* _EXERCISE GOAL_: Go through the data below and work out how many lines contain "replaced"; the answer is the number alone.

* _THE DATA_:
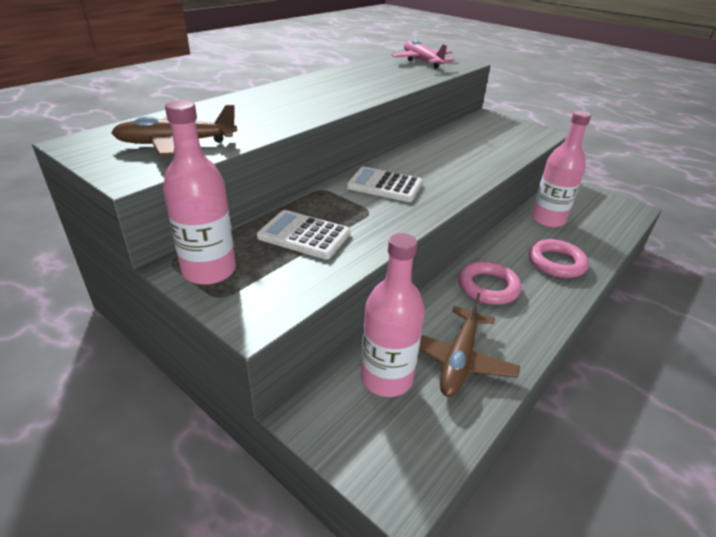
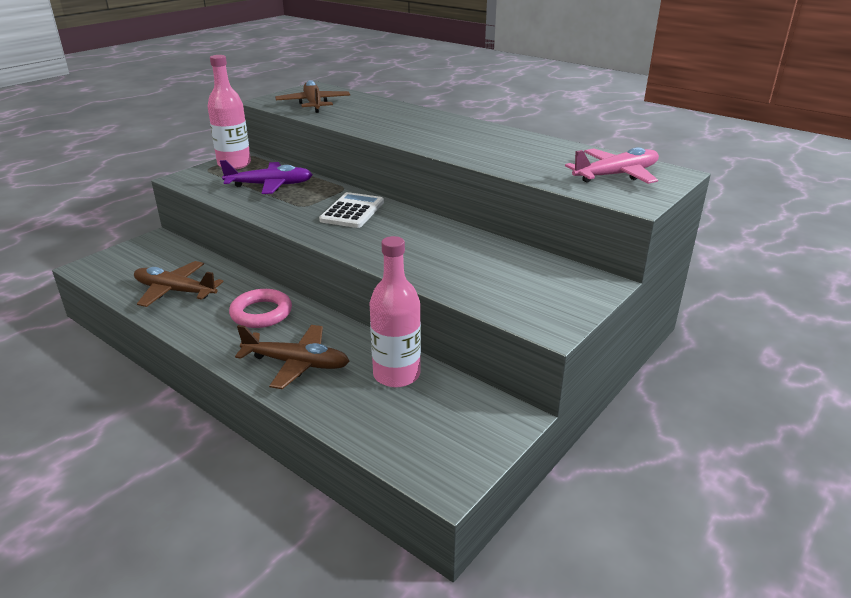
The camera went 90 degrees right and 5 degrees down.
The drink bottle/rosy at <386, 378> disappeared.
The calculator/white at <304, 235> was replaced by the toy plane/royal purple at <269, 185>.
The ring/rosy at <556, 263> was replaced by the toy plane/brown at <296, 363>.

* _TASK OUTPUT_: 2